▶ _Problem statement_
Print the data below exactly, but only the lines from the one containing "camera: 125 degrees left, 10 degrees down" down to the one containing "orange bucket [345,369,439,470]", inclusive.

▶ _Records for the task_
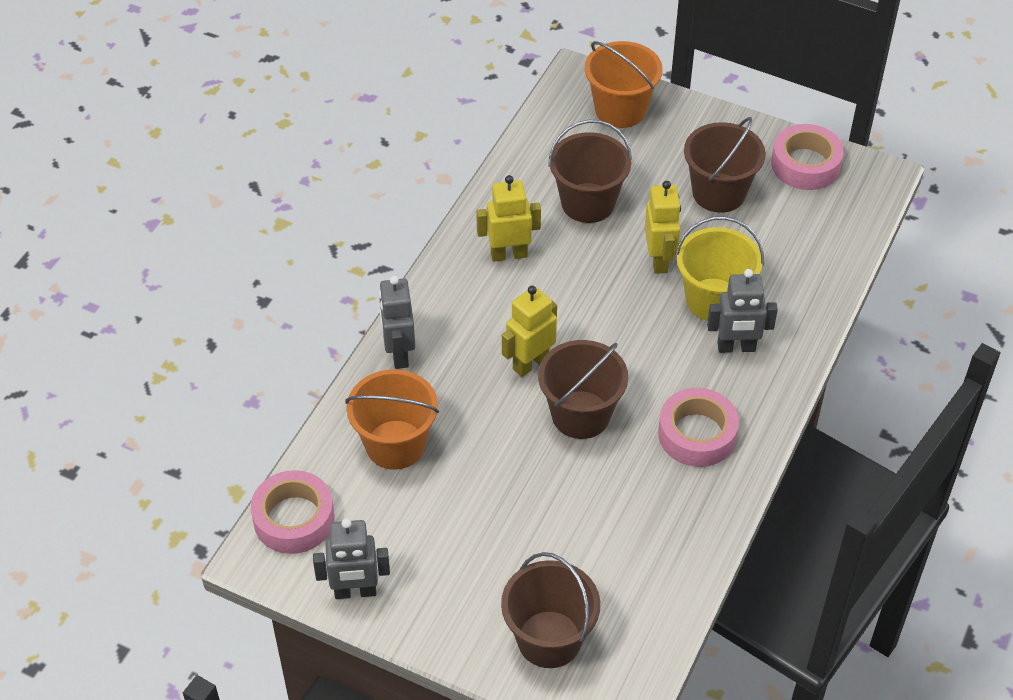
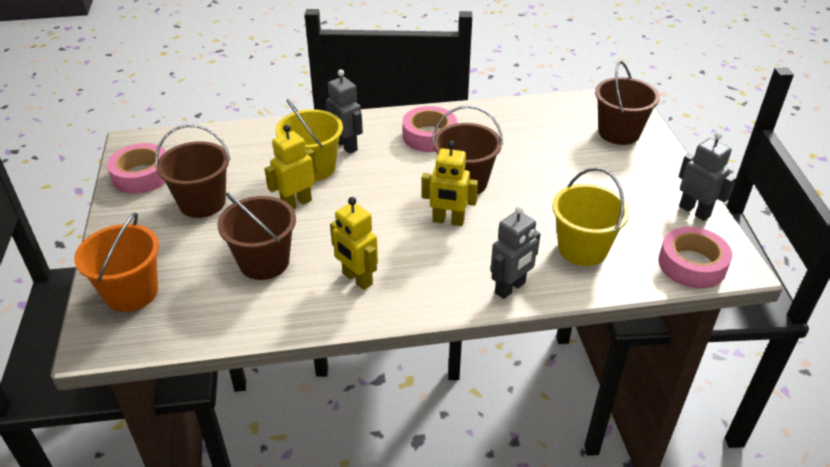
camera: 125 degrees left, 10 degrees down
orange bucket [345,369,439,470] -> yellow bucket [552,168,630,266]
==
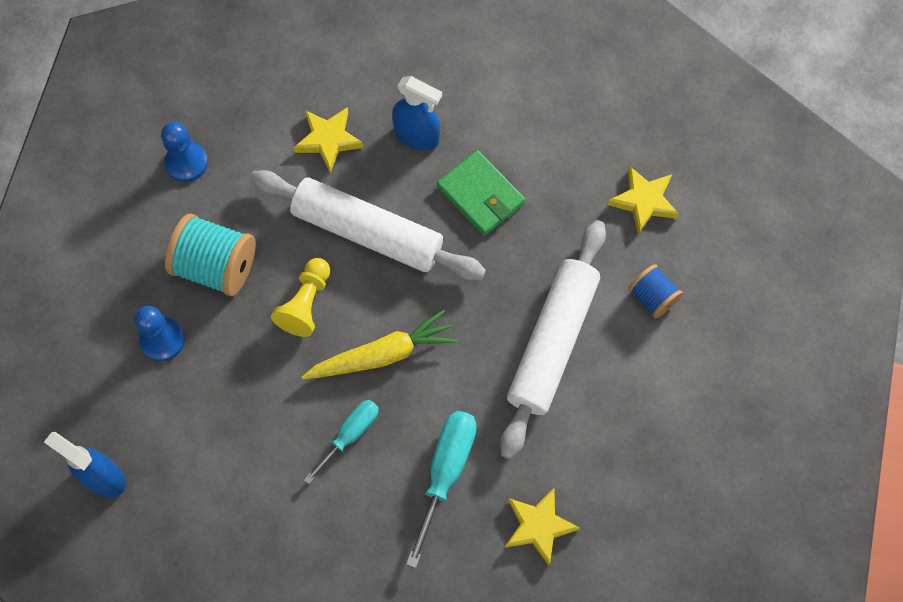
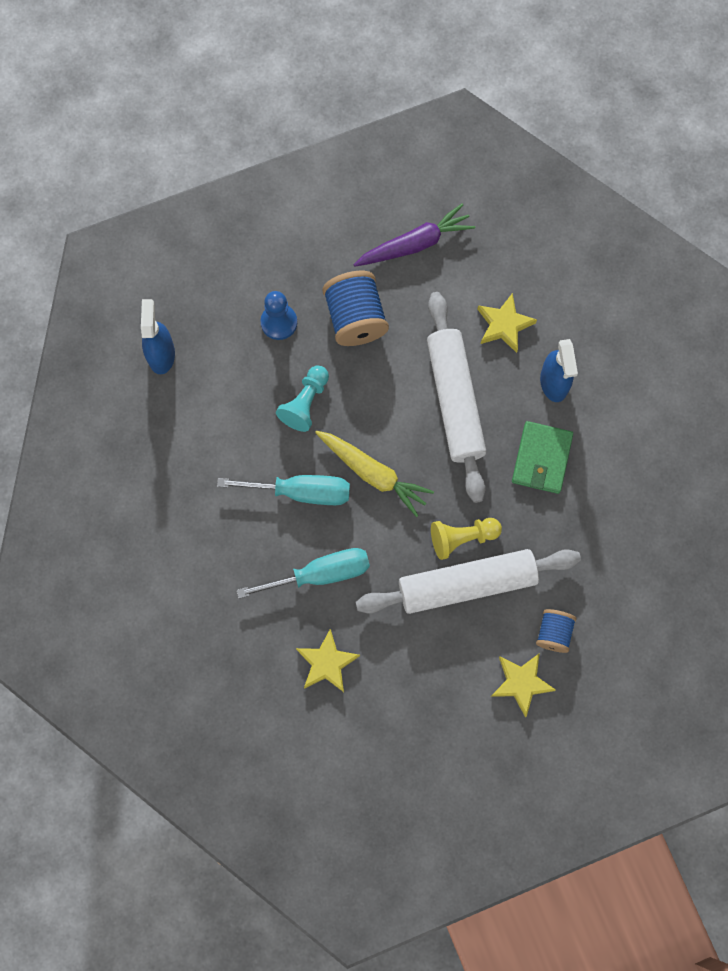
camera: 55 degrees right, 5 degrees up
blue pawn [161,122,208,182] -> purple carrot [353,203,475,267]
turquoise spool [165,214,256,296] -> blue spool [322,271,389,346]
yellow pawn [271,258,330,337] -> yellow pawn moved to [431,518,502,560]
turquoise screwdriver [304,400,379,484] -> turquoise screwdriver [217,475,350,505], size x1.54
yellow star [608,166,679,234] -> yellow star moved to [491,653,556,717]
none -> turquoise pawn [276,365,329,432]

▶ _Exercise output_
camera: 125 degrees left, 10 degrees down
orange bucket [345,369,439,470] -> yellow bucket [552,168,630,266]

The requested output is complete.